▸ Activity:
Retype each of the records below exactly, leaving the pictures out.

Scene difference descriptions
______________________________
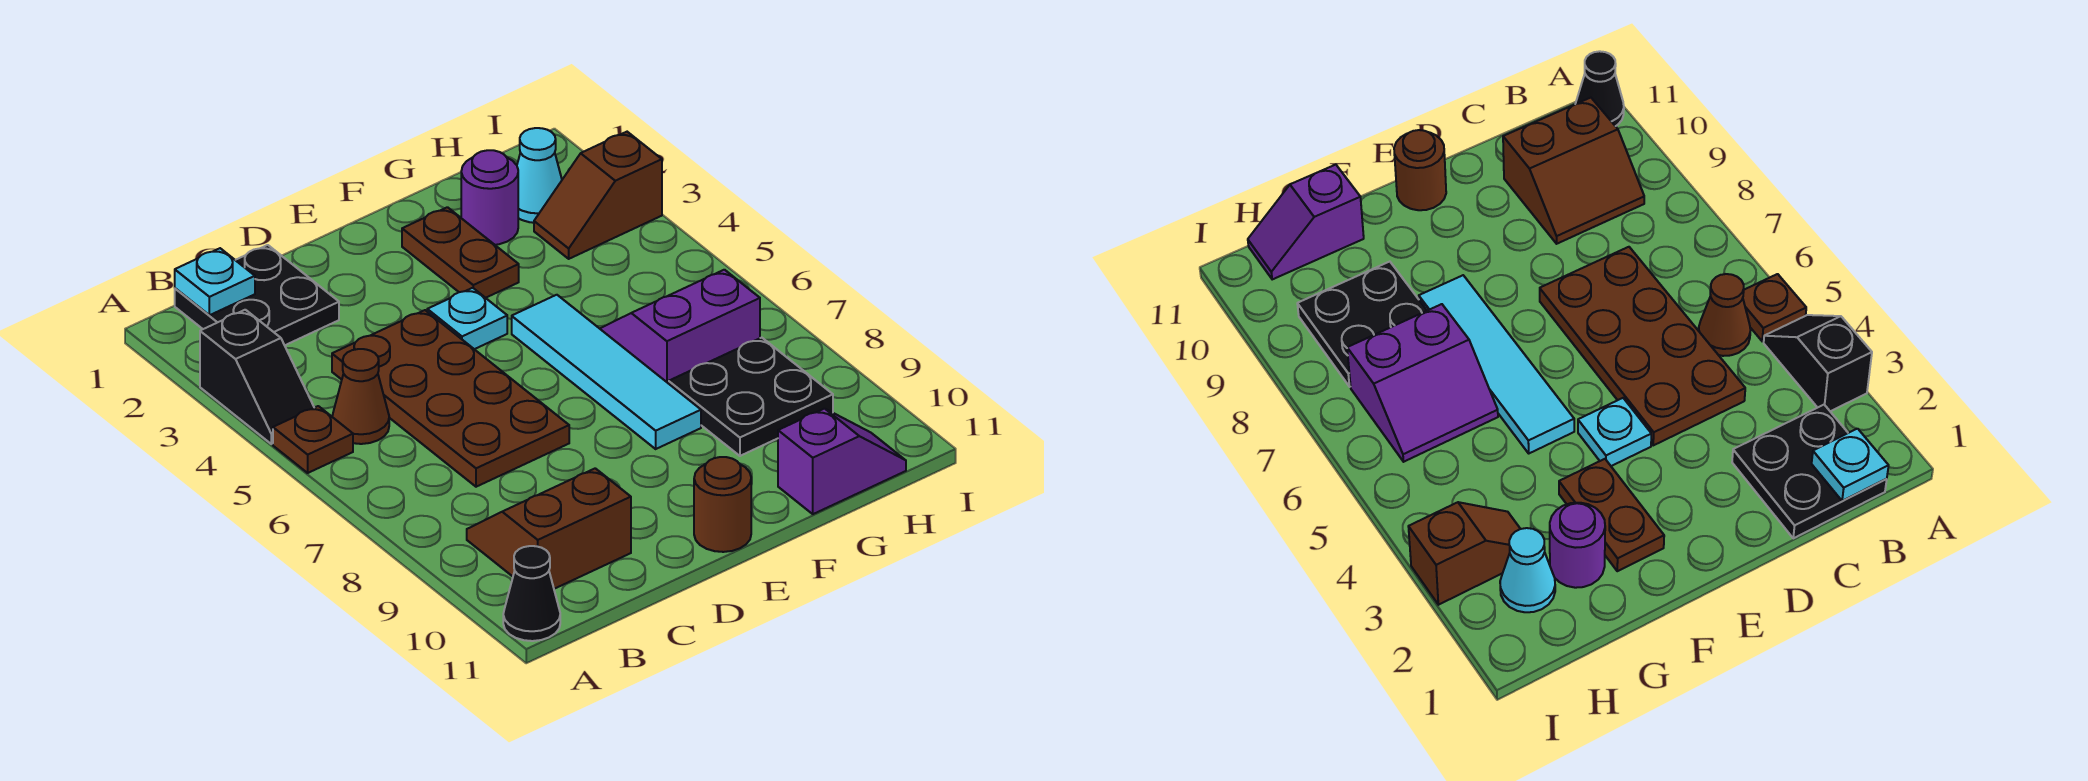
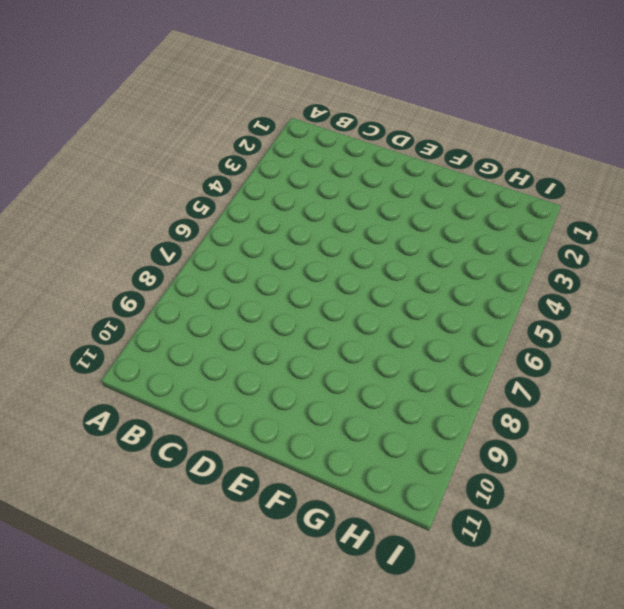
none -> black slope A3:A4 level 1 top 3
none -> brown plate A5 level 1
none -> black cone A11 level 1

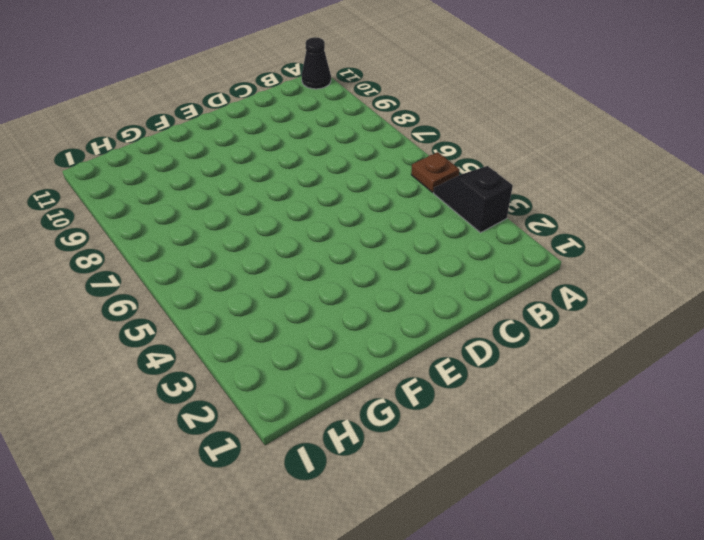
none -> black plate B1:C2 level 1
none -> brown cone B5 level 1
none -> brown slope B9:C10 level 1 top 10

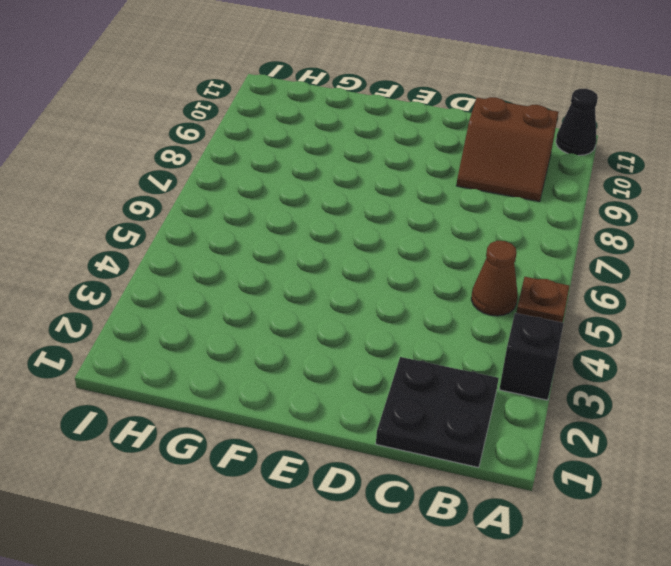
none -> brown plate C4:D7 level 1
none -> cyan plate E4 level 1
none -> brown round brick E11 level 1

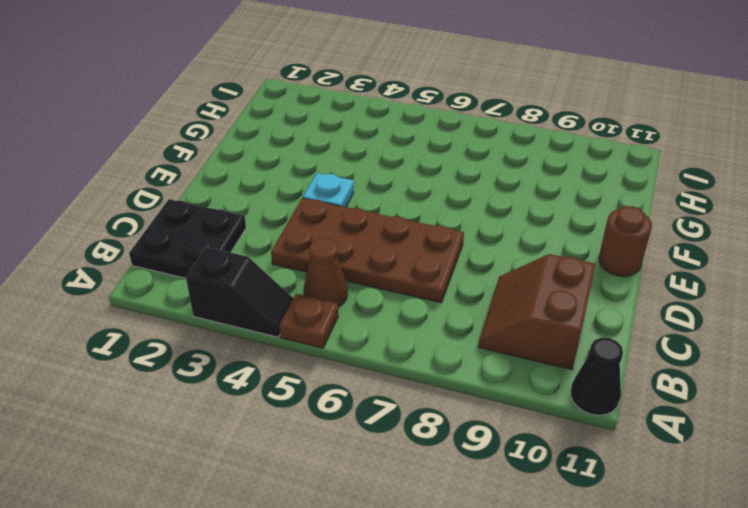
none -> brown plate F2:F3 level 1
none -> cyan tile F5:F8 level 1
none -> purple round brick G2 level 1

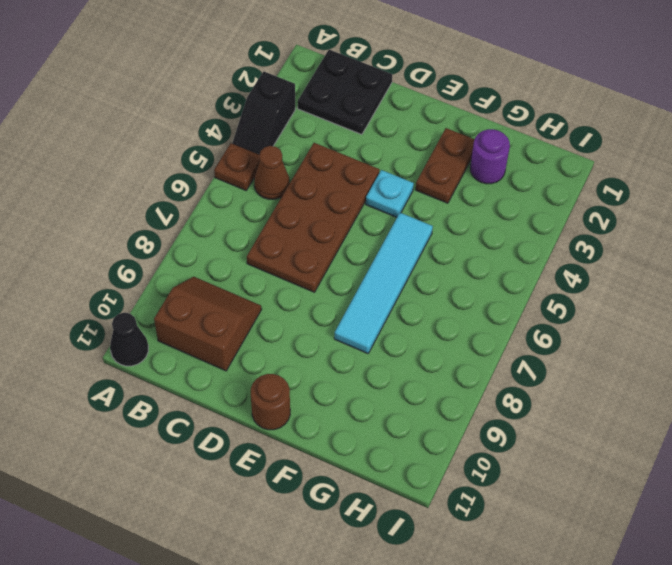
none -> purple slope G6:H7 level 1 top 7
none -> black plate G8:H9 level 1
none -> purple slope G11:H11 level 1 top G

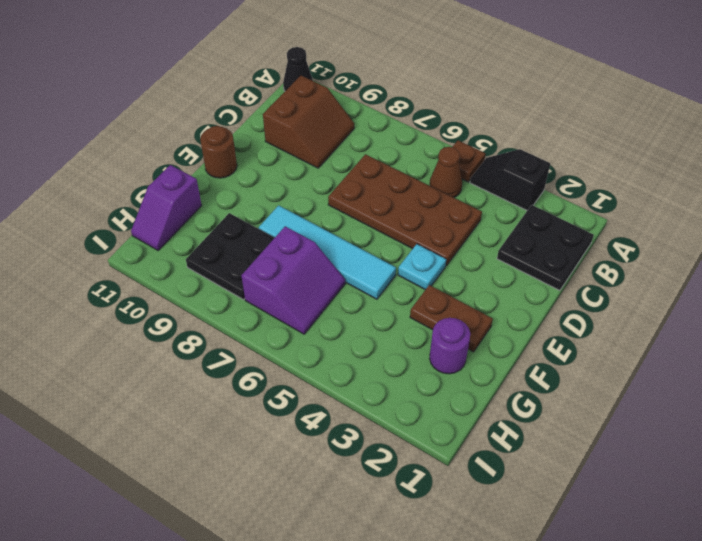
none -> cyan cone H2 level 1
none -> brown slope H3:I3 level 1 top I
none -> cyan plate B1 level 2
______________________________
▸ Completed exercise:
none -> black slope A3:A4 level 1 top 3
none -> brown plate A5 level 1
none -> black cone A11 level 1

none -> black plate B1:C2 level 1
none -> brown cone B5 level 1
none -> brown slope B9:C10 level 1 top 10

none -> brown plate C4:D7 level 1
none -> cyan plate E4 level 1
none -> brown round brick E11 level 1

none -> brown plate F2:F3 level 1
none -> cyan tile F5:F8 level 1
none -> purple round brick G2 level 1

none -> purple slope G6:H7 level 1 top 7
none -> black plate G8:H9 level 1
none -> purple slope G11:H11 level 1 top G

none -> cyan cone H2 level 1
none -> brown slope H3:I3 level 1 top I
none -> cyan plate B1 level 2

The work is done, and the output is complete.